Task instructions: I would like the records restated word for word, without the pictures.

Task data:
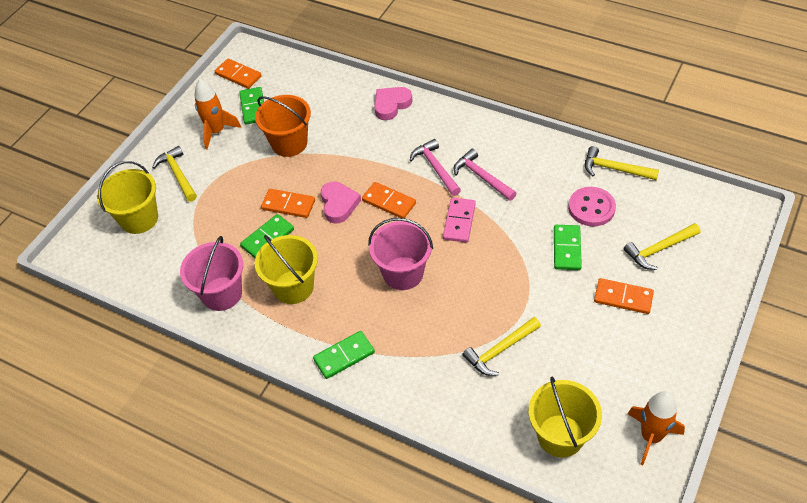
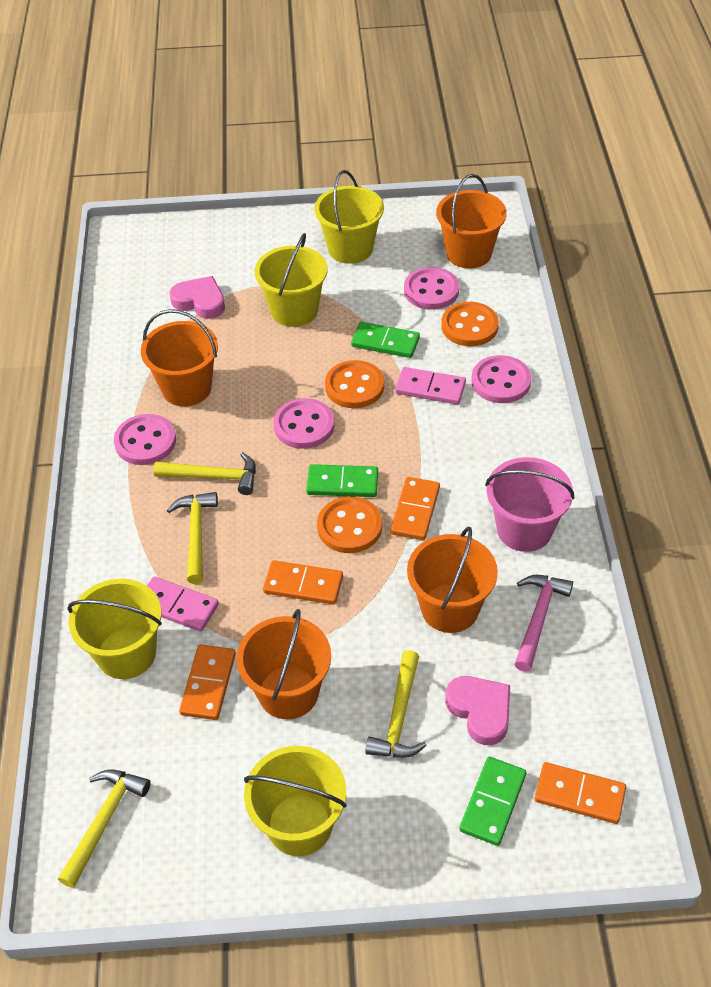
green domino: 4 -> 3
orange bucket: 1 -> 4
orange button: 0 -> 3
orange rocket: 2 -> 0
pink bucket: 2 -> 1
pink button: 1 -> 4
pink domino: 1 -> 2
pink hammer: 2 -> 1
yellow bucket: 3 -> 4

Response area:
green domino: 4 -> 3
orange bucket: 1 -> 4
orange button: 0 -> 3
orange rocket: 2 -> 0
pink bucket: 2 -> 1
pink button: 1 -> 4
pink domino: 1 -> 2
pink hammer: 2 -> 1
yellow bucket: 3 -> 4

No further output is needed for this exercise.